__Given information__.
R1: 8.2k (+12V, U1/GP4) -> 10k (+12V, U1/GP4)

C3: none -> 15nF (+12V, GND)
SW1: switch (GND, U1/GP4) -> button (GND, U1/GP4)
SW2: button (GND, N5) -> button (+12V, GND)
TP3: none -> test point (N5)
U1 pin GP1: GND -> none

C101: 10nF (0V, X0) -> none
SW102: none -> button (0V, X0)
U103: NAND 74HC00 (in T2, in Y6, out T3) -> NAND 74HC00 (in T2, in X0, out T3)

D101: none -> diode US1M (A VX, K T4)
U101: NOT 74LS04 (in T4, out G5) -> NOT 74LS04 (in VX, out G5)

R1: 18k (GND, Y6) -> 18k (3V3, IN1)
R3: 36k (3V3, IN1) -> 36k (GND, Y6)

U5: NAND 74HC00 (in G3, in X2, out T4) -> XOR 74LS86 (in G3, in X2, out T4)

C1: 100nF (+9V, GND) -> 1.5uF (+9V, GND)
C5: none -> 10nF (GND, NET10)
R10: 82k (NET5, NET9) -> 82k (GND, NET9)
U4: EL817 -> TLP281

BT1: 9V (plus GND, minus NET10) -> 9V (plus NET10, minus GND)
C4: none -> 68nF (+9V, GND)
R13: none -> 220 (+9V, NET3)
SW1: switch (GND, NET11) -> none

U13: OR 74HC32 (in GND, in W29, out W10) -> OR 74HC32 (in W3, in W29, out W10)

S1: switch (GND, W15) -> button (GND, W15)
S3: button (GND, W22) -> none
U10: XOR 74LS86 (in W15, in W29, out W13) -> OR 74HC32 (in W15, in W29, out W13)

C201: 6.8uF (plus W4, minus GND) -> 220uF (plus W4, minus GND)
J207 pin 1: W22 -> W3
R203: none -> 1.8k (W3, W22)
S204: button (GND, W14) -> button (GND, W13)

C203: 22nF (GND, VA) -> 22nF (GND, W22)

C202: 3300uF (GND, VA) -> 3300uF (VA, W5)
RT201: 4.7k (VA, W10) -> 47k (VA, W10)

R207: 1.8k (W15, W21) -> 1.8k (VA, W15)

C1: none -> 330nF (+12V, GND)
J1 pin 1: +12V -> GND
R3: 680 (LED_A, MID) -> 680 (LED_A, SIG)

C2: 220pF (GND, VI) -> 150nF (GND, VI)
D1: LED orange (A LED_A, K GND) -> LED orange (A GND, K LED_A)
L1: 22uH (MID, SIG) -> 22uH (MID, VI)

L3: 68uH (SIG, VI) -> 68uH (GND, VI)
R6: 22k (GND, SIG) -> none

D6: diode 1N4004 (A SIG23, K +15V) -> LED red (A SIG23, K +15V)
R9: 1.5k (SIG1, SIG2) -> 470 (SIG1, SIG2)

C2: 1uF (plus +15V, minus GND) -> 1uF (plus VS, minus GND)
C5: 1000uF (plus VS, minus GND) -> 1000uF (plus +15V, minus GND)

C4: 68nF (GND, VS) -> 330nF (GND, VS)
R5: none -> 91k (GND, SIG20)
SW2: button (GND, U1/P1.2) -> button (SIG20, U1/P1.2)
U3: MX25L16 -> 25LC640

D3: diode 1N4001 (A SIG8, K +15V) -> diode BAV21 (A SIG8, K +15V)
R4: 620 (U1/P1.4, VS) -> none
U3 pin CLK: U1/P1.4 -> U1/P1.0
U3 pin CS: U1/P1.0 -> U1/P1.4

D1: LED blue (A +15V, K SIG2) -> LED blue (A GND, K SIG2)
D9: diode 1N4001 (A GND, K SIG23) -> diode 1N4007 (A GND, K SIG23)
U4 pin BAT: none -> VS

__Work task__.
Wherever the string "button" appears in the records, copy the whole line.

__Output of the task__.
SW1: switch (GND, U1/GP4) -> button (GND, U1/GP4)
SW2: button (GND, N5) -> button (+12V, GND)
SW102: none -> button (0V, X0)
S1: switch (GND, W15) -> button (GND, W15)
S3: button (GND, W22) -> none
S204: button (GND, W14) -> button (GND, W13)
SW2: button (GND, U1/P1.2) -> button (SIG20, U1/P1.2)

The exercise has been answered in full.